- **REQUIREMENT**
Leave every picture out, and print the full listing again exactly.
[Opening DATA SUPPLIED section]
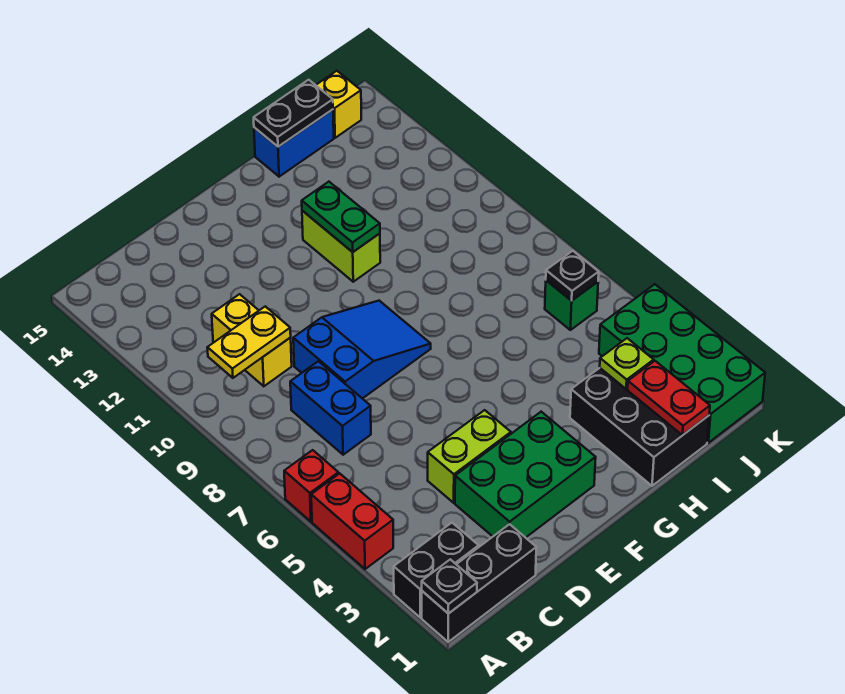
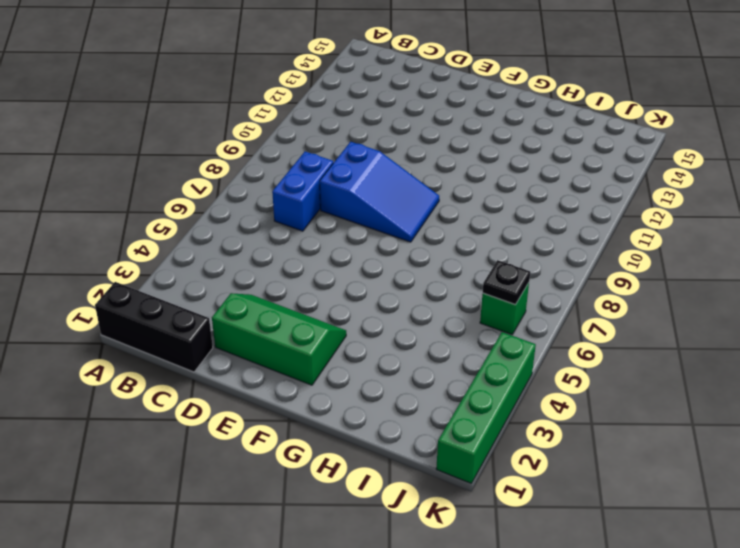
green slope D2:F3 level 1 top 2 -> green brick D2:F3 level 1
green brick K1:K4 level 1 -> green brick J1:K4 level 1
none -> black brick A2:B2 level 1
none -> red brick A4:A5 level 1
none -> red brick A6 level 1

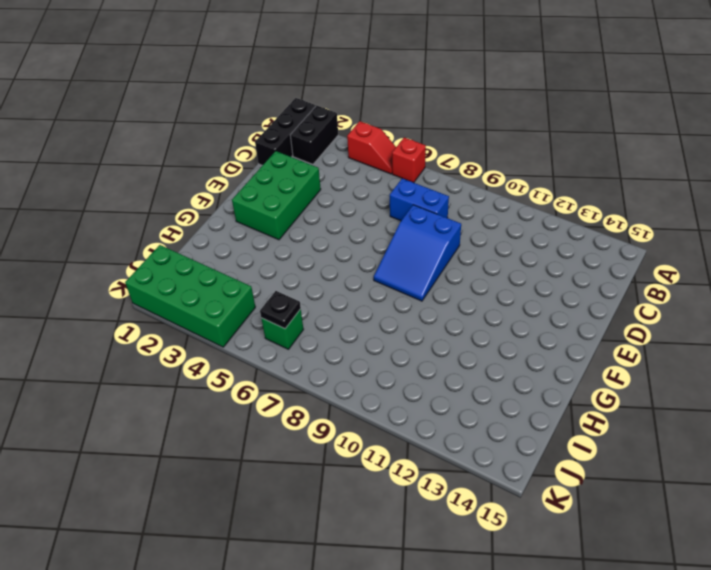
red slope A4:A5 level 1 top 4 -> red brick A4:A5 level 1
none -> yellow brick C10:C11 level 1
none -> lime brick D4:E4 level 1
none -> lime brick G11:G12 level 1

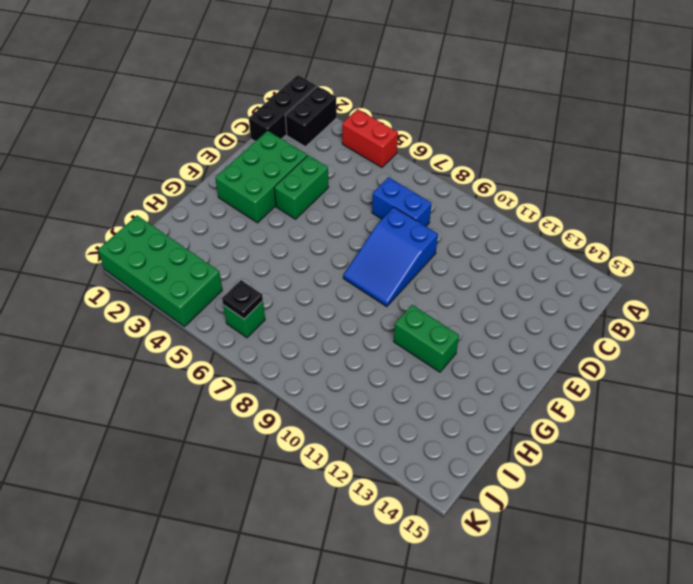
green brick D4:E4 level 1 -> lime brick D4:E4 level 1
green brick G11:G12 level 1 -> lime brick G11:G12 level 1
none -> red brick A6 level 1
none -> yellow brick C10:C11 level 1
none -> black brick H1:I3 level 1

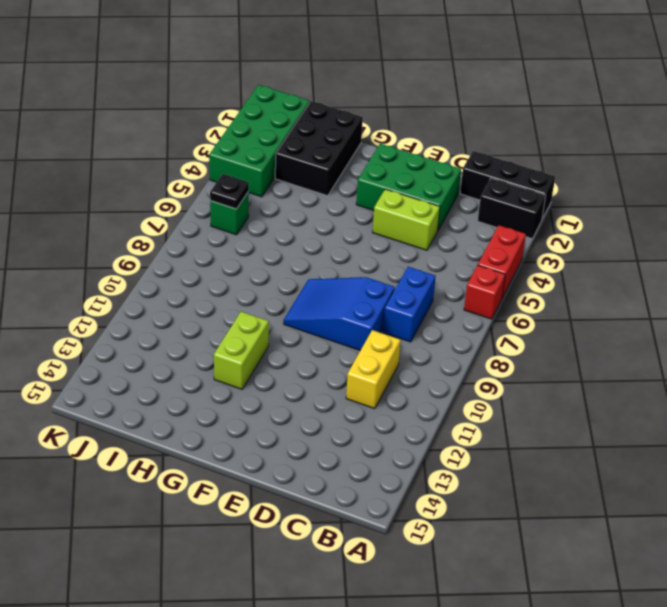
none -> blue brick H15:I15 level 1
none -> yellow brick J15 level 1
none -> black plate A1 level 2

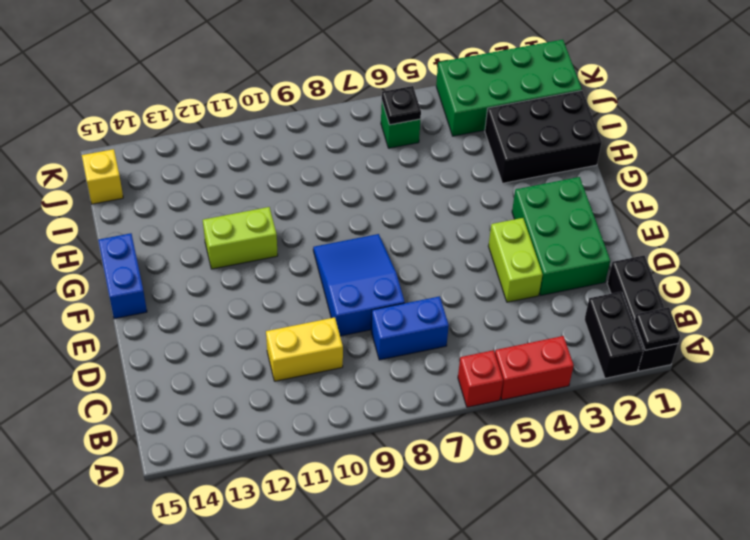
blue brick F15:G15 level 1 -> blue brick H15:I15 level 1
none -> yellow plate B10:C10 level 2
none -> green plate G11:G12 level 2
none -> black plate H15:I15 level 2

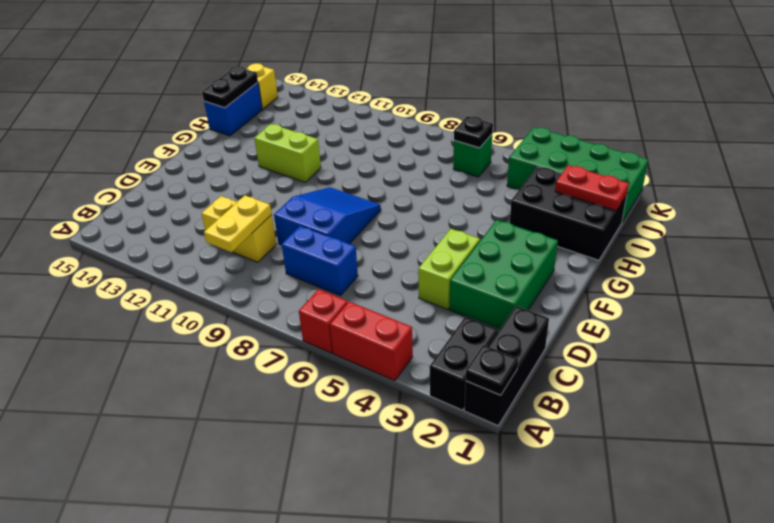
none -> green plate G11:G12 level 2
none -> lime plate I3 level 2

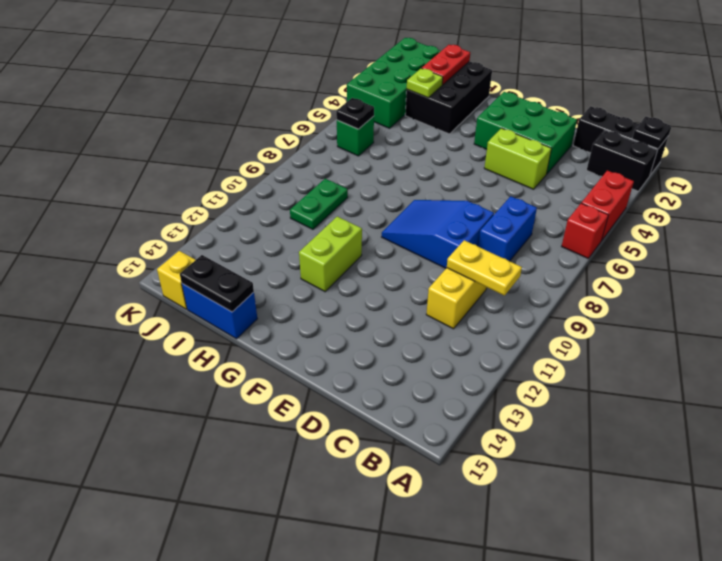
green plate I9:I10 level 1 -> green plate G11:G12 level 2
[Closing DATA SUPPLIED section]
- **SOLVED PROBLEM**
green slope D2:F3 level 1 top 2 -> green brick D2:F3 level 1
green brick K1:K4 level 1 -> green brick J1:K4 level 1
none -> black brick A2:B2 level 1
none -> red brick A4:A5 level 1
none -> red brick A6 level 1

red slope A4:A5 level 1 top 4 -> red brick A4:A5 level 1
none -> yellow brick C10:C11 level 1
none -> lime brick D4:E4 level 1
none -> lime brick G11:G12 level 1

green brick D4:E4 level 1 -> lime brick D4:E4 level 1
green brick G11:G12 level 1 -> lime brick G11:G12 level 1
none -> red brick A6 level 1
none -> yellow brick C10:C11 level 1
none -> black brick H1:I3 level 1

none -> blue brick H15:I15 level 1
none -> yellow brick J15 level 1
none -> black plate A1 level 2

blue brick F15:G15 level 1 -> blue brick H15:I15 level 1
none -> yellow plate B10:C10 level 2
none -> green plate G11:G12 level 2
none -> black plate H15:I15 level 2

none -> green plate G11:G12 level 2
none -> lime plate I3 level 2

green plate I9:I10 level 1 -> green plate G11:G12 level 2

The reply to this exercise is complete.